-------- MATERIALS PROVIDED --------
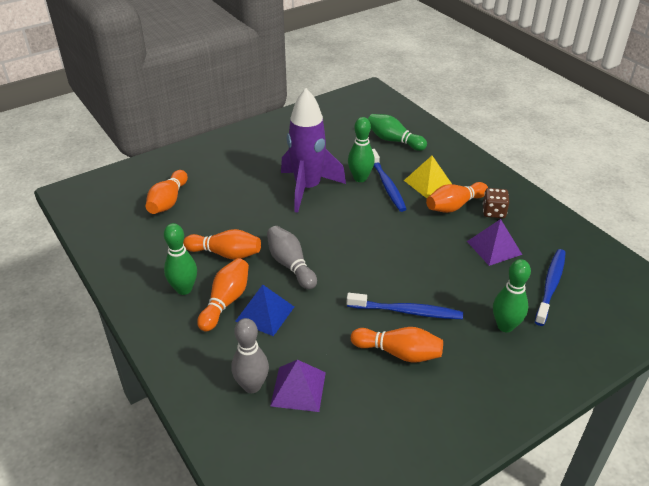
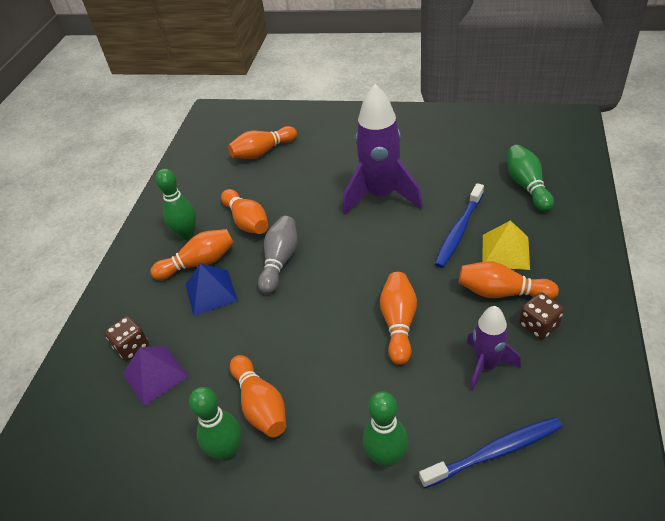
camera: 50 degrees right, 5 degrees up
(252, 386) = (132, 347): grey bowling pin -> brown dice
(360, 178) = (441, 210): green bowling pin -> green bowling pin (227, 450)
(406, 311) = (316, 370): blue toothbrush -> none
(420, 255) = (399, 323): none -> orange bowling pin
(494, 248) = (486, 365): purple pyramid -> purple rocket

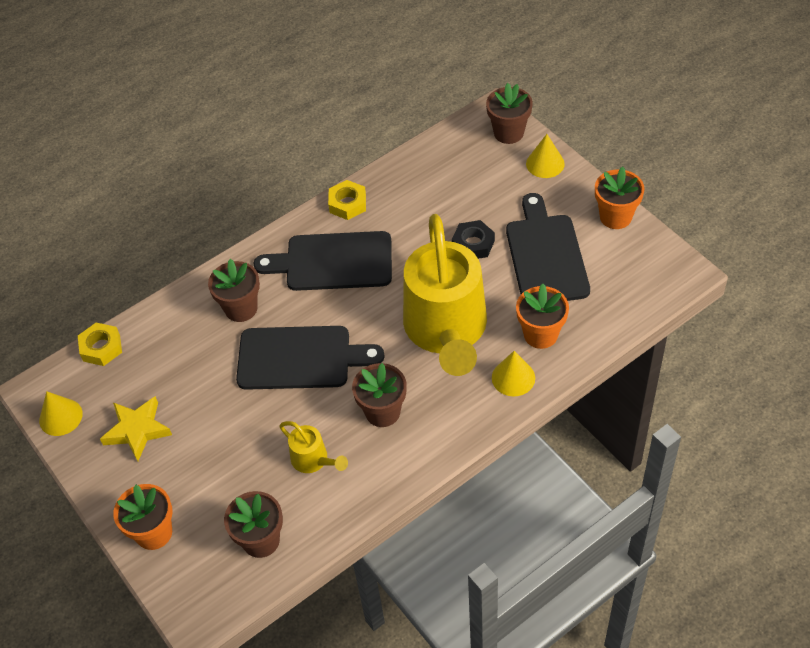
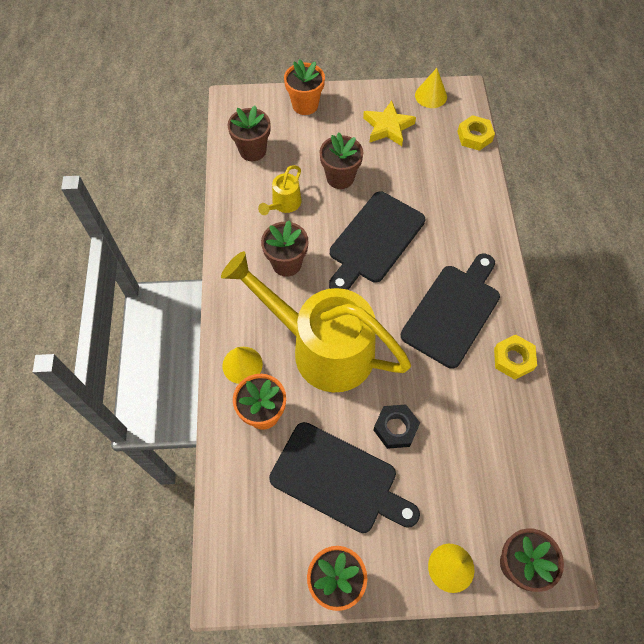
camera: 120 degrees right, 10 degrees up
(241, 308) = (450, 228): brown flower pot -> brown flower pot (340, 178)
(313, 460) = (284, 204): yellow watering can -> yellow watering can turned 45 degrees counterclockwise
--------
= GOAL OF THE EXERCISE =
What the answer must hold: all the data above, given again exactly, without pictures.

= ANSWER TO THIS EXERCISE =
camera: 50 degrees right, 5 degrees up
(252, 386) = (132, 347): grey bowling pin -> brown dice
(360, 178) = (441, 210): green bowling pin -> green bowling pin (227, 450)
(406, 311) = (316, 370): blue toothbrush -> none
(420, 255) = (399, 323): none -> orange bowling pin
(494, 248) = (486, 365): purple pyramid -> purple rocket

camera: 120 degrees right, 10 degrees up
(241, 308) = (450, 228): brown flower pot -> brown flower pot (340, 178)
(313, 460) = (284, 204): yellow watering can -> yellow watering can turned 45 degrees counterclockwise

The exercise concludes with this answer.